(INFORMATION GIVEN begins)
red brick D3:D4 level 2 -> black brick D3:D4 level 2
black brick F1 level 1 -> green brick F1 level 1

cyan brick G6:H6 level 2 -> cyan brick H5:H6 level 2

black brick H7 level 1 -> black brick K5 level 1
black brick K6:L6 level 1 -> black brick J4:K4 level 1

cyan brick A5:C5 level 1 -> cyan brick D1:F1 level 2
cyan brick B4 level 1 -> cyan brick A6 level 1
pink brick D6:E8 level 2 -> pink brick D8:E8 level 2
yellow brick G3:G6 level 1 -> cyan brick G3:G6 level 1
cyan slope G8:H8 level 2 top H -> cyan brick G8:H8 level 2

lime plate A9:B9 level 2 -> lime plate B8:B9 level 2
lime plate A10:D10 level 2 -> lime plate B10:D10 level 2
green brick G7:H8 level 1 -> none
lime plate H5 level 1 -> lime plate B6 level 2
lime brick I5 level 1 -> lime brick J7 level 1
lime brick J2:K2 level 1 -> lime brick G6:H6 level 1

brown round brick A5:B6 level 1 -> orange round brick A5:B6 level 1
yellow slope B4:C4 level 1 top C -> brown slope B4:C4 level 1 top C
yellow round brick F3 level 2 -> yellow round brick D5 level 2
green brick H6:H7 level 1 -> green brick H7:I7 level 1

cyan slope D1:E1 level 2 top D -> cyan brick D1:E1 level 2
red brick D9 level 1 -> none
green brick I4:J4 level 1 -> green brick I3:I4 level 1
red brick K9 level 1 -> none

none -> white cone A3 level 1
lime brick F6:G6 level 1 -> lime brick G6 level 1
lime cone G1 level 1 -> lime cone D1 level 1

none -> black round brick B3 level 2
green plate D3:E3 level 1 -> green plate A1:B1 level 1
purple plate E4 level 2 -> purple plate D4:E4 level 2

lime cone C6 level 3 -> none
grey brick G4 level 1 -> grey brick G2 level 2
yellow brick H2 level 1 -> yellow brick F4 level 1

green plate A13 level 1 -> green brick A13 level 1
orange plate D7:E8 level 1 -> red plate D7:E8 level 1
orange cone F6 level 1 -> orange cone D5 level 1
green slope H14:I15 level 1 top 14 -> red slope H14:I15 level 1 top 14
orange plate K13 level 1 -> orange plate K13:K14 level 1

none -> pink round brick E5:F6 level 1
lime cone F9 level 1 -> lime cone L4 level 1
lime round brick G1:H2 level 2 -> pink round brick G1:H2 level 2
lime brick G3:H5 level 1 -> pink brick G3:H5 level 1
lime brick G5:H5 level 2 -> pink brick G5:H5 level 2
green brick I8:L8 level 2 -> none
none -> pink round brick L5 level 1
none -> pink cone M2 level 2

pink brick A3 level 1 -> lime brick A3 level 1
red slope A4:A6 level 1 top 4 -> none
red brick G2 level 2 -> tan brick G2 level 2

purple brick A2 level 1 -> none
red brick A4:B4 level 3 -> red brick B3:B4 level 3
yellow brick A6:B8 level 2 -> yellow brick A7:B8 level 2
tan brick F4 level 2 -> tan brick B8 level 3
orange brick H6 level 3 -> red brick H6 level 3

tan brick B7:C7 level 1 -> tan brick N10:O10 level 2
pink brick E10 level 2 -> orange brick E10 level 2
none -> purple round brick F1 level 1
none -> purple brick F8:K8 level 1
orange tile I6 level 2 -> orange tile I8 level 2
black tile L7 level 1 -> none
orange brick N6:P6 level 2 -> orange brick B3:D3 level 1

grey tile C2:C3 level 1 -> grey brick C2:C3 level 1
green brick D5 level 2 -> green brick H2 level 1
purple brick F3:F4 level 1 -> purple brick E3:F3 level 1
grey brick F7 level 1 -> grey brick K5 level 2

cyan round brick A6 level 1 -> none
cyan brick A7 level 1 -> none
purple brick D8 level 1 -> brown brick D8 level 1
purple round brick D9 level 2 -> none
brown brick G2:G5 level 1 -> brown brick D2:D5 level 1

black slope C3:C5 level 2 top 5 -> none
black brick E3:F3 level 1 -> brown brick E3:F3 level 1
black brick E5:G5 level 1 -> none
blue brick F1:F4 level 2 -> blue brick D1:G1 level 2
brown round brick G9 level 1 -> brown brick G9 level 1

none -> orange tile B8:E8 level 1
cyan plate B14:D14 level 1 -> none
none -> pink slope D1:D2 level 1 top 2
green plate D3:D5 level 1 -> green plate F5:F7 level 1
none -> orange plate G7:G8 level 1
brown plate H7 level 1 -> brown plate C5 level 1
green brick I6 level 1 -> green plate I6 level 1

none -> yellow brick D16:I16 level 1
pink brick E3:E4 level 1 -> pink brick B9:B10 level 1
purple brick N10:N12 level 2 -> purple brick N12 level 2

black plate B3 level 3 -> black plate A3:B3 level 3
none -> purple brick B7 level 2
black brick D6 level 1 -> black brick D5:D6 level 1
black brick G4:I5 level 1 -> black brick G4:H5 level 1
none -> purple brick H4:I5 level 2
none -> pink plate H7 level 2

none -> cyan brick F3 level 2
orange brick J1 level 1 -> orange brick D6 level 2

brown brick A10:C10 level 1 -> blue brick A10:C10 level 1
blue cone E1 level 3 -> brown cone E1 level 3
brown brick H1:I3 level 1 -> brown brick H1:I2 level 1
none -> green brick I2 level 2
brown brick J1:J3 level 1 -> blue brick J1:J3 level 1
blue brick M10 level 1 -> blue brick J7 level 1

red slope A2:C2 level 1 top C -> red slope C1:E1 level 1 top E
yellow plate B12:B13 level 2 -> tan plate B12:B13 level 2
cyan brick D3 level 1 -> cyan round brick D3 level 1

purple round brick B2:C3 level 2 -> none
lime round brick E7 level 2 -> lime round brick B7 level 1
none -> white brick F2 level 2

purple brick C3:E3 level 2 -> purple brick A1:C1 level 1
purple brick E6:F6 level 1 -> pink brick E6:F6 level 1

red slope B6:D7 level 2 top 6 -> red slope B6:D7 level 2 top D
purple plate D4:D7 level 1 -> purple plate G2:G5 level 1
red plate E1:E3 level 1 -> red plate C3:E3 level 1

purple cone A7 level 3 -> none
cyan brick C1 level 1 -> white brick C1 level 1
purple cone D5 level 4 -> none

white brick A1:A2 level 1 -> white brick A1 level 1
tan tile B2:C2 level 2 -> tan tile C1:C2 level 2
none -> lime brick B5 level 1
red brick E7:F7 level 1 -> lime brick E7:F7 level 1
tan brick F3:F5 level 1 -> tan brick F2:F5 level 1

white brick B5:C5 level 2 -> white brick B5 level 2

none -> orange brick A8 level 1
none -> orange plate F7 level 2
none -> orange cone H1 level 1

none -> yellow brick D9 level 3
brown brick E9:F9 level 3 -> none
(INFORMATION GIVEN ends)
**REQUIRED ACTION**.
From the data, list each line in which the string "green" appears.

**WRITTEN RESPONSE**.
black brick F1 level 1 -> green brick F1 level 1
green brick G7:H8 level 1 -> none
green brick H6:H7 level 1 -> green brick H7:I7 level 1
green brick I4:J4 level 1 -> green brick I3:I4 level 1
green plate D3:E3 level 1 -> green plate A1:B1 level 1
green plate A13 level 1 -> green brick A13 level 1
green slope H14:I15 level 1 top 14 -> red slope H14:I15 level 1 top 14
green brick I8:L8 level 2 -> none
green brick D5 level 2 -> green brick H2 level 1
green plate D3:D5 level 1 -> green plate F5:F7 level 1
green brick I6 level 1 -> green plate I6 level 1
none -> green brick I2 level 2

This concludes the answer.